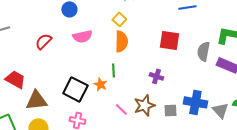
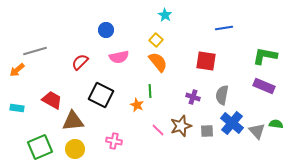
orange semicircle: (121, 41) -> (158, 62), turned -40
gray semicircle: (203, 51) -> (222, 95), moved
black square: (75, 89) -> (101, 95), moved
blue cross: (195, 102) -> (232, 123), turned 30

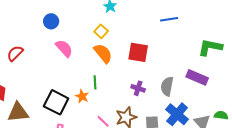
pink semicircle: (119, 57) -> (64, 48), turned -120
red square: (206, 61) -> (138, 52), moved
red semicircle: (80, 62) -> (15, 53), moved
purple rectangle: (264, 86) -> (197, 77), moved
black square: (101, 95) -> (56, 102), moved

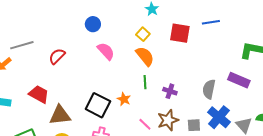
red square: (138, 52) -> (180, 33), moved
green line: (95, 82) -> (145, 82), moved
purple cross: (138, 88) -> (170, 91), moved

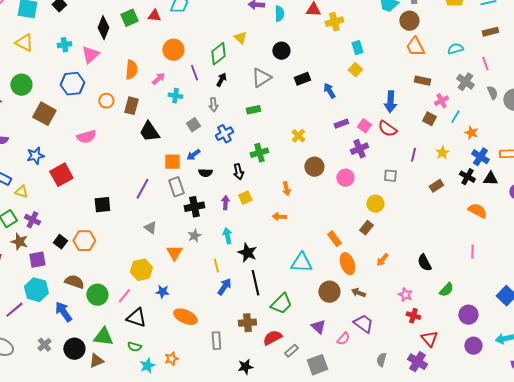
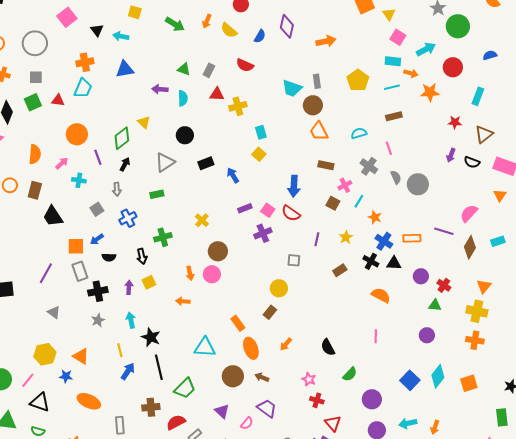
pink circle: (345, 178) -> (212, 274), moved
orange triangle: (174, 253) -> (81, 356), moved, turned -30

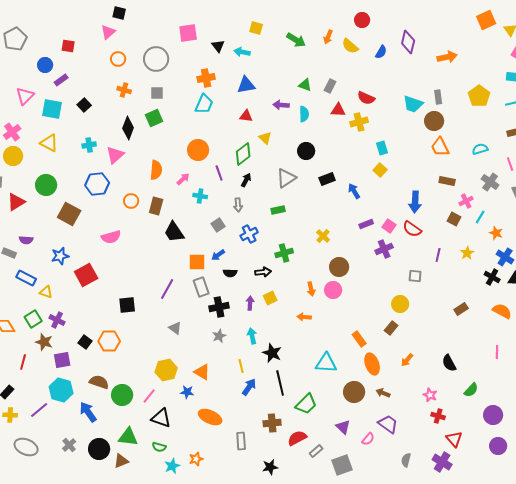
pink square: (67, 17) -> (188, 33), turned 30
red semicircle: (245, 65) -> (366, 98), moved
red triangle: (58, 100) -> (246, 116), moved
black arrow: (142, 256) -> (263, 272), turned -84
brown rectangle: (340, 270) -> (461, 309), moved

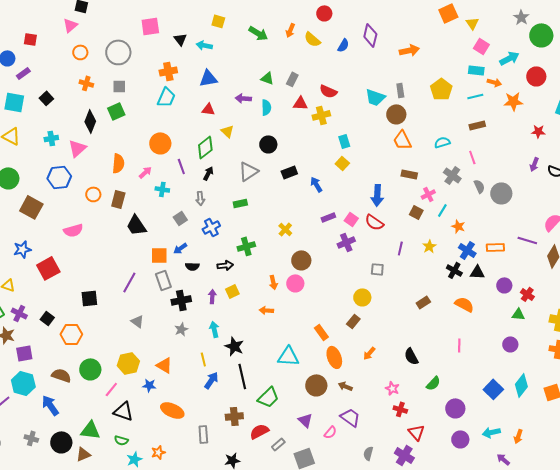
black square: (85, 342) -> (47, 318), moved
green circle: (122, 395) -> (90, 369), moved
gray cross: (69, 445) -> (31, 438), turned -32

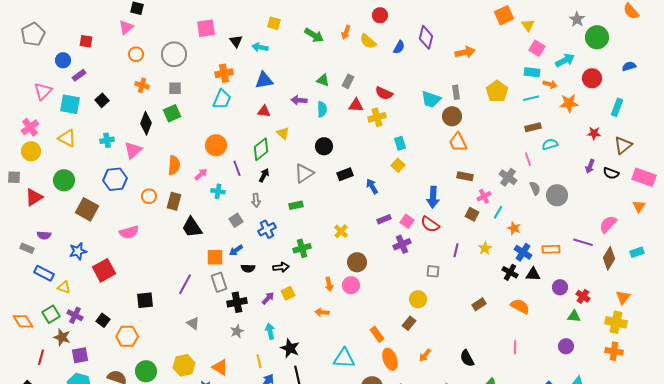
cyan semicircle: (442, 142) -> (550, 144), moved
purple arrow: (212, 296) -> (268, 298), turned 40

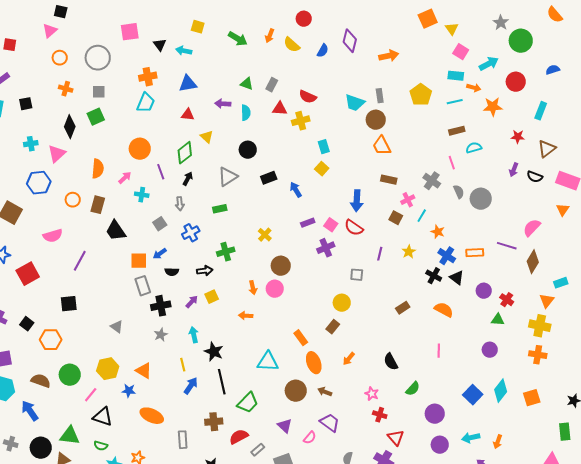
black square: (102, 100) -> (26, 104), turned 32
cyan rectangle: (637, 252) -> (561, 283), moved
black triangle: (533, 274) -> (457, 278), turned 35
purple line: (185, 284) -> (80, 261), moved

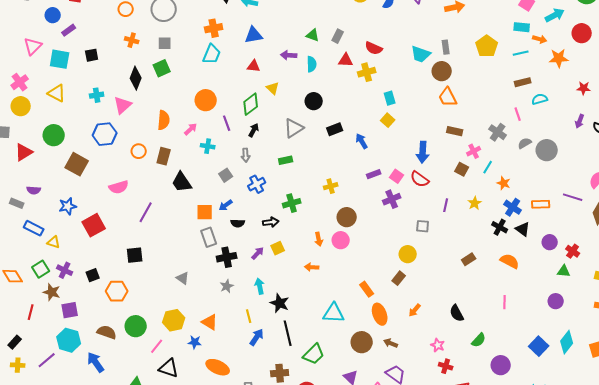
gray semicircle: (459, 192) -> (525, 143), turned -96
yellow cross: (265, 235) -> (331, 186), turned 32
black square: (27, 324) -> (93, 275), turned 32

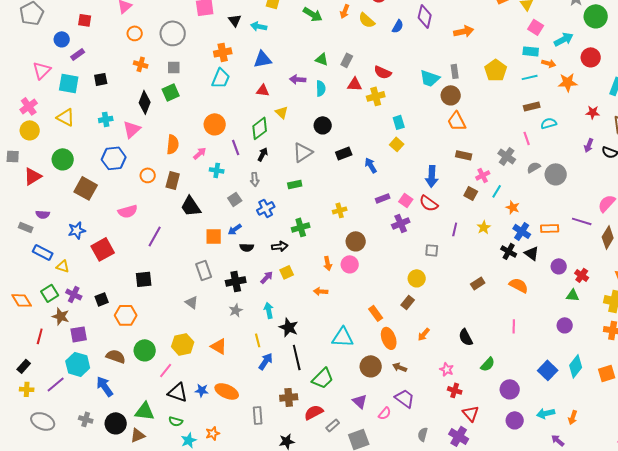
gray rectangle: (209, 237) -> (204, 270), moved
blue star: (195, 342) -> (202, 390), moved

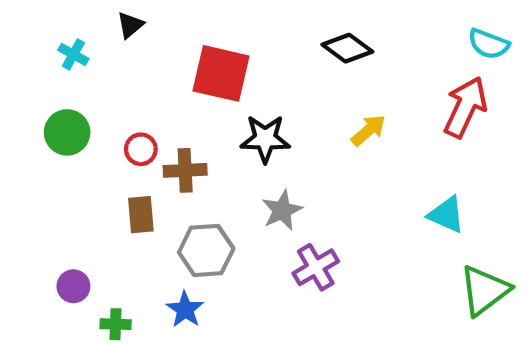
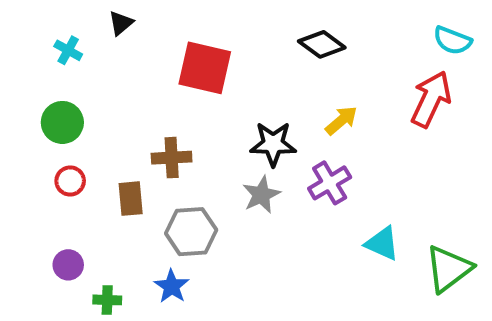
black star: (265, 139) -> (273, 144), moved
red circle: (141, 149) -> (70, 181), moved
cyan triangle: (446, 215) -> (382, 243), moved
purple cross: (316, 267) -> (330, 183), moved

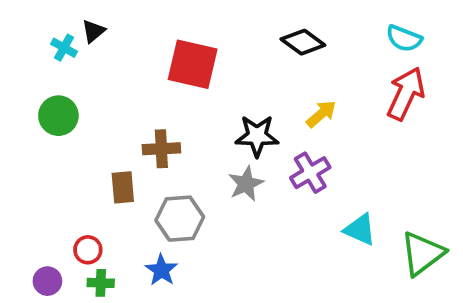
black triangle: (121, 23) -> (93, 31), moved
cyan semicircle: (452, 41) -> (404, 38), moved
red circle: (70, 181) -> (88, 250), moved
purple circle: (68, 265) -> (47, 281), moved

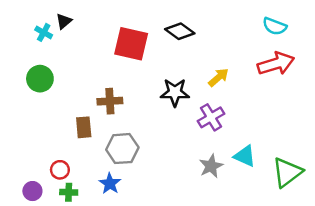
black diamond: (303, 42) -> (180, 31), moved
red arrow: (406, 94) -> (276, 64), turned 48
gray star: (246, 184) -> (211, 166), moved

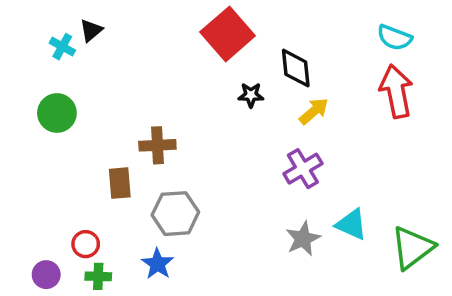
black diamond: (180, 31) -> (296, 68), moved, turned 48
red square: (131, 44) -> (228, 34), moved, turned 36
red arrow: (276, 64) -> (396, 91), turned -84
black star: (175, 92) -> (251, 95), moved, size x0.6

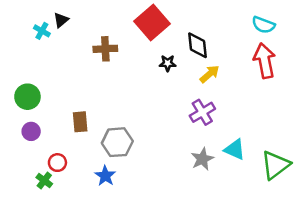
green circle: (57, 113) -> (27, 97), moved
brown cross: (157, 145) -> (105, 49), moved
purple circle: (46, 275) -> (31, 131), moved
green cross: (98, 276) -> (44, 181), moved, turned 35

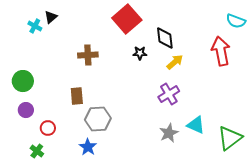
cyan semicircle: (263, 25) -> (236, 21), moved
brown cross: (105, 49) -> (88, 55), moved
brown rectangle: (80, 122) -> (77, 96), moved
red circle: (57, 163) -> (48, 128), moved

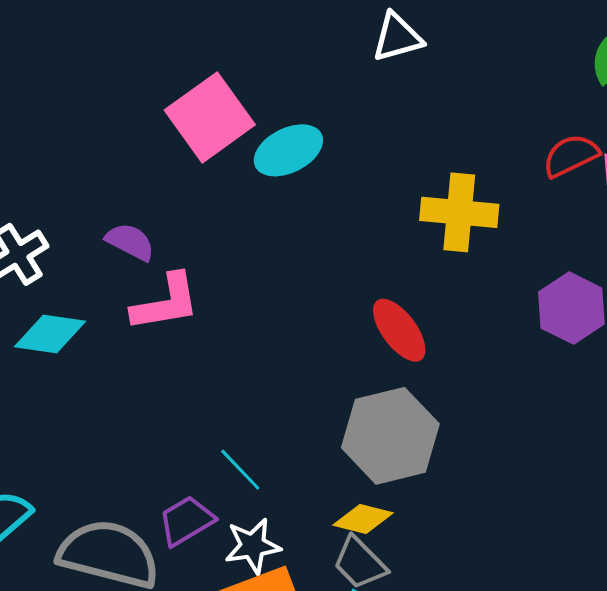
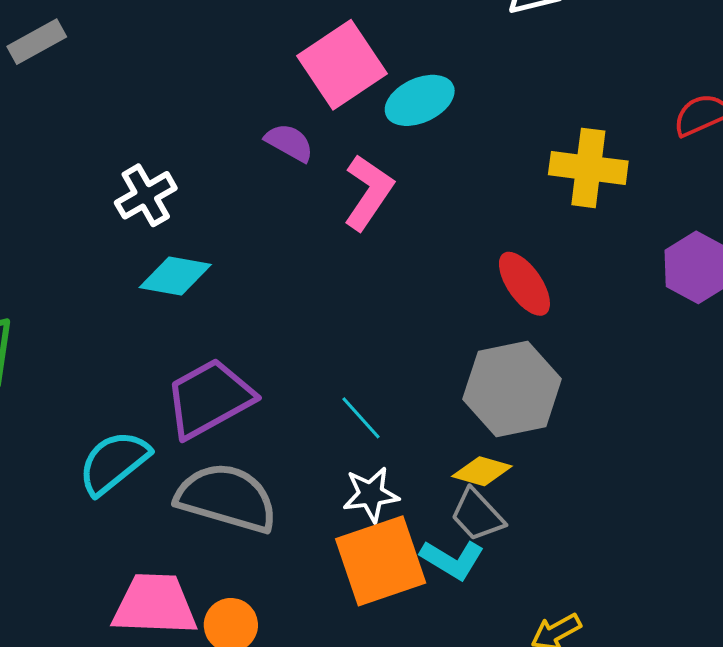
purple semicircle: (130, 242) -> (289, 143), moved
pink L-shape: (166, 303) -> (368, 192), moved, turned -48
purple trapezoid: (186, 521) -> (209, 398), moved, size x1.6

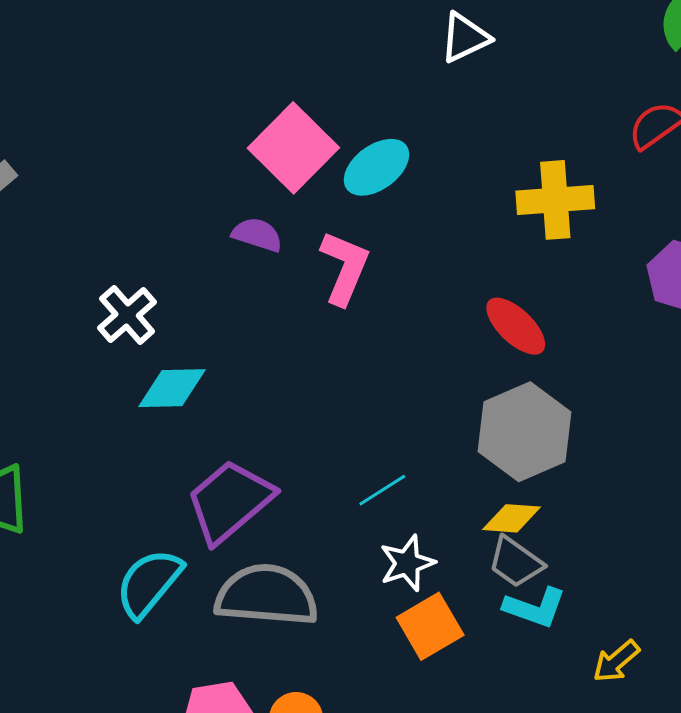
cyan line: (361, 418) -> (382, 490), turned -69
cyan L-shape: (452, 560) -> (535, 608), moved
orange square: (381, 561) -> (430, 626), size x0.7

### Directions for this task
Between and including the line above that contains "red semicircle: (80, 62) -> (15, 53), moved" and the line that contains "pink circle: (345, 178) -> (212, 274), moved", restate every line word for word. Pictures stay out.

### Task result
red semicircle: (80, 62) -> (15, 53), moved
purple rectangle: (264, 86) -> (197, 77), moved
black square: (101, 95) -> (56, 102), moved

red square: (138, 52) -> (180, 33), moved
green line: (95, 82) -> (145, 82), moved
purple cross: (138, 88) -> (170, 91), moved

pink circle: (345, 178) -> (212, 274), moved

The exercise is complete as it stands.